- _PROBLEM TO SOLVE_: For this exercise, report every line of the material that includes "tile".

..............................

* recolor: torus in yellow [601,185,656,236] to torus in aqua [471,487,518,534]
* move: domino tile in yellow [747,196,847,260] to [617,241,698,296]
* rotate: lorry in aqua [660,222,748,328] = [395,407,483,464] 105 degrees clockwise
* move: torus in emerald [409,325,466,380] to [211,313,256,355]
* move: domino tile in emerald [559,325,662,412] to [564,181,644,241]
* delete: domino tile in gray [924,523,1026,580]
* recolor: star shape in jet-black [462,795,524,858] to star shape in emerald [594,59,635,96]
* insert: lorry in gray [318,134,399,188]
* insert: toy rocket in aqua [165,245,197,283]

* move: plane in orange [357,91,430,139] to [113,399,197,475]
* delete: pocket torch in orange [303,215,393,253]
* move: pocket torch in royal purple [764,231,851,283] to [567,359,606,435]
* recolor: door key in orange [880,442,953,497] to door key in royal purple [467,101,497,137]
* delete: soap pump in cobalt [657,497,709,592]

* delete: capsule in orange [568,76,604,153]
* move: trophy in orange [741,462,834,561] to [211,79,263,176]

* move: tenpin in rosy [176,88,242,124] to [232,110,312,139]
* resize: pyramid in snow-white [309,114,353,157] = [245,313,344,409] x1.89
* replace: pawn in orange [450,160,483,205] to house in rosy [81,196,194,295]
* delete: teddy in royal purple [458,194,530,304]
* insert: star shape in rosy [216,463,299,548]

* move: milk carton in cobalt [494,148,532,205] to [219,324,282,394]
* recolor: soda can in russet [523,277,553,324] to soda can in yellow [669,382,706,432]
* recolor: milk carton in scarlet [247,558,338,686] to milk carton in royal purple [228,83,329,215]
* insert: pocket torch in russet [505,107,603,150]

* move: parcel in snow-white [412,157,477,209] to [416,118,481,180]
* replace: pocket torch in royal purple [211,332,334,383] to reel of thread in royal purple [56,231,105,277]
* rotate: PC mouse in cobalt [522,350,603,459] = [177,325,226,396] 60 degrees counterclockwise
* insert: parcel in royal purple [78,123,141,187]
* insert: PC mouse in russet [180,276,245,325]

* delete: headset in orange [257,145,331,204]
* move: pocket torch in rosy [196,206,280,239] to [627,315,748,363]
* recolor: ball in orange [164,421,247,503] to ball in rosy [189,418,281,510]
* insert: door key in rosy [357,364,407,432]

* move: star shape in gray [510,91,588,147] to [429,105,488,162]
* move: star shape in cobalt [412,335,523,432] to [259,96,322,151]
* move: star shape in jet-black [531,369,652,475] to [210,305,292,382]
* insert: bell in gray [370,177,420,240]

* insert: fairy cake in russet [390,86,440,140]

..............................

- _TASK SOLUTION_:
* move: domino tile in yellow [747,196,847,260] to [617,241,698,296]
* move: domino tile in emerald [559,325,662,412] to [564,181,644,241]
* delete: domino tile in gray [924,523,1026,580]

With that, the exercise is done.